» **What is required**:
Return, exactly and in full, the lines of the records below starting at the one with "building: [265,365,303,396] -> none" and ending at the one with "building: none -> [529,13,752,206]", and no other lines.

» **Data provided**:
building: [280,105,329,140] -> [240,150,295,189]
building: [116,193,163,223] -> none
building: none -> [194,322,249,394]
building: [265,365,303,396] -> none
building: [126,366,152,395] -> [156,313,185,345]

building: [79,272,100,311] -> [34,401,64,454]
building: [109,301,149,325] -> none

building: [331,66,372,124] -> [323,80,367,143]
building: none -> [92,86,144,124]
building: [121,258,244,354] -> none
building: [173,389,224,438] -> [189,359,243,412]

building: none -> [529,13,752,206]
* * *
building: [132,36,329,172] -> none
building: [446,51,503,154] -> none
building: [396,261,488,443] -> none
---
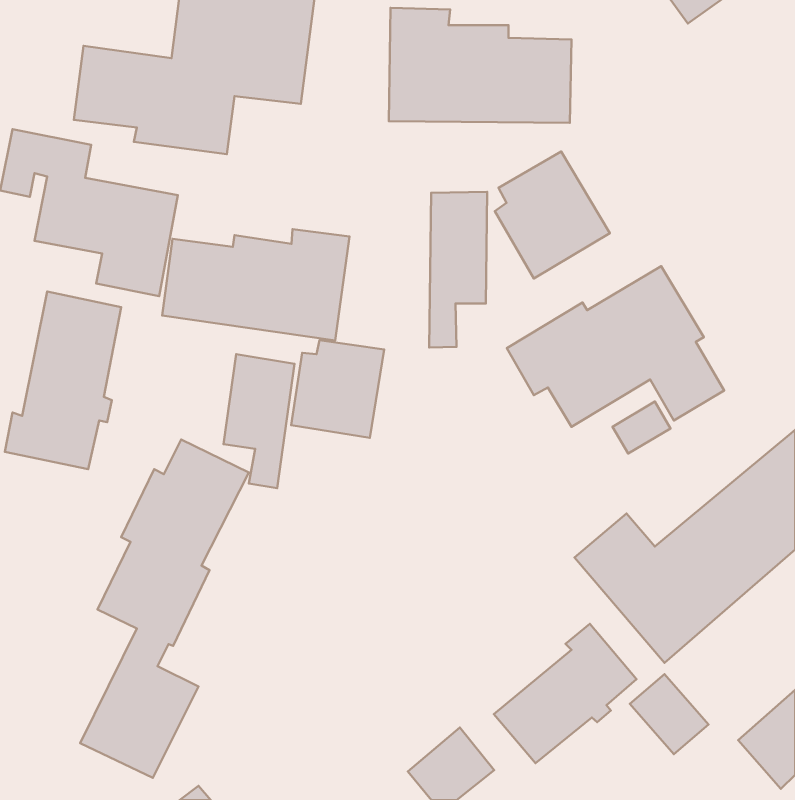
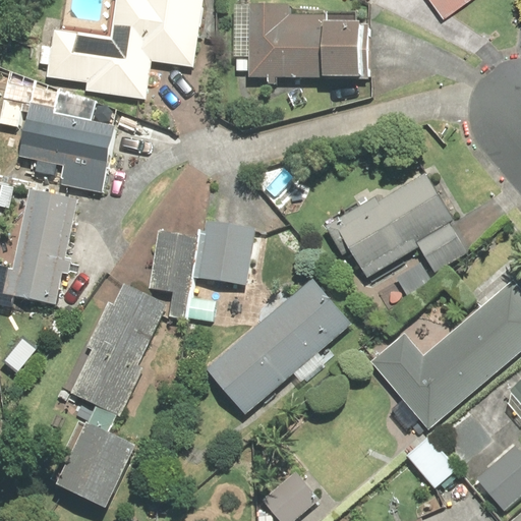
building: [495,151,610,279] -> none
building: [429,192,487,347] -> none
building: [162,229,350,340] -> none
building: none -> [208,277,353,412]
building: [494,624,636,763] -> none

» **Response area**:
building: [265,365,303,396] -> none
building: [126,366,152,395] -> [156,313,185,345]

building: [79,272,100,311] -> [34,401,64,454]
building: [109,301,149,325] -> none

building: [331,66,372,124] -> [323,80,367,143]
building: none -> [92,86,144,124]
building: [121,258,244,354] -> none
building: [173,389,224,438] -> [189,359,243,412]

building: none -> [529,13,752,206]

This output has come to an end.